- **Work request**
Your task is to repeat the data exactly, every line of it.

START Input data

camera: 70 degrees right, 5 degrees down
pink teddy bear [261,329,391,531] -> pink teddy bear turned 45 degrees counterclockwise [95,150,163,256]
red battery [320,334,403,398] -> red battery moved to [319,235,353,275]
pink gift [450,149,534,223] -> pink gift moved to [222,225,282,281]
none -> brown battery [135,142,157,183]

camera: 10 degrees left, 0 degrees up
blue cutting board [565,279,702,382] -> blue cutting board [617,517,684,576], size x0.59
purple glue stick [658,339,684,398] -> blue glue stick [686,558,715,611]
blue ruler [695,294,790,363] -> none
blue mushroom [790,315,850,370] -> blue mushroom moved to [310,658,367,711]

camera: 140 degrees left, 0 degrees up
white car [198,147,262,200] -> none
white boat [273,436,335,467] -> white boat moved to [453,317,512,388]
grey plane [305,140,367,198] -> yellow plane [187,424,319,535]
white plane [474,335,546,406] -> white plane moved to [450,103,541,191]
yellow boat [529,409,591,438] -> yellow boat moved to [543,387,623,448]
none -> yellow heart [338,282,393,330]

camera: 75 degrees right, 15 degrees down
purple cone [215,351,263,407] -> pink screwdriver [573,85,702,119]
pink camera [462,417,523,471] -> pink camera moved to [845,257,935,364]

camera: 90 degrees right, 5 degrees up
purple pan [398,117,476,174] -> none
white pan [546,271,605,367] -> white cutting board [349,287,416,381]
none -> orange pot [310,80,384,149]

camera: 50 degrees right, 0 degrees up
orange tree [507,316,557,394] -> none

END Input data

- **Problem solution**
camera: 70 degrees right, 5 degrees down
pink teddy bear [261,329,391,531] -> pink teddy bear turned 45 degrees counterclockwise [95,150,163,256]
red battery [320,334,403,398] -> red battery moved to [319,235,353,275]
pink gift [450,149,534,223] -> pink gift moved to [222,225,282,281]
none -> brown battery [135,142,157,183]

camera: 10 degrees left, 0 degrees up
blue cutting board [565,279,702,382] -> blue cutting board [617,517,684,576], size x0.59
purple glue stick [658,339,684,398] -> blue glue stick [686,558,715,611]
blue ruler [695,294,790,363] -> none
blue mushroom [790,315,850,370] -> blue mushroom moved to [310,658,367,711]

camera: 140 degrees left, 0 degrees up
white car [198,147,262,200] -> none
white boat [273,436,335,467] -> white boat moved to [453,317,512,388]
grey plane [305,140,367,198] -> yellow plane [187,424,319,535]
white plane [474,335,546,406] -> white plane moved to [450,103,541,191]
yellow boat [529,409,591,438] -> yellow boat moved to [543,387,623,448]
none -> yellow heart [338,282,393,330]

camera: 75 degrees right, 15 degrees down
purple cone [215,351,263,407] -> pink screwdriver [573,85,702,119]
pink camera [462,417,523,471] -> pink camera moved to [845,257,935,364]

camera: 90 degrees right, 5 degrees up
purple pan [398,117,476,174] -> none
white pan [546,271,605,367] -> white cutting board [349,287,416,381]
none -> orange pot [310,80,384,149]

camera: 50 degrees right, 0 degrees up
orange tree [507,316,557,394] -> none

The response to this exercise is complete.